◆ WORK ITEM
Extract each line of the data below exactly as written.

Object state change records:
───

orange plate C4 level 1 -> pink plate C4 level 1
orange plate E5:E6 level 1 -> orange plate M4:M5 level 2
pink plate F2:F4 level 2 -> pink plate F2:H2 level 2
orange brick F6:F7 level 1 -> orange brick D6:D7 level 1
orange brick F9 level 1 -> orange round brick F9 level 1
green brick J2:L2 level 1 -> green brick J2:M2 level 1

───

◆ ANSWER BELOW
orange plate C4 level 1 -> pink plate C4 level 1
orange plate E5:E6 level 1 -> orange plate M4:M5 level 2
pink plate F2:F4 level 2 -> pink plate F2:H2 level 2
orange brick F6:F7 level 1 -> orange brick D6:D7 level 1
orange brick F9 level 1 -> orange round brick F9 level 1
green brick J2:L2 level 1 -> green brick J2:M2 level 1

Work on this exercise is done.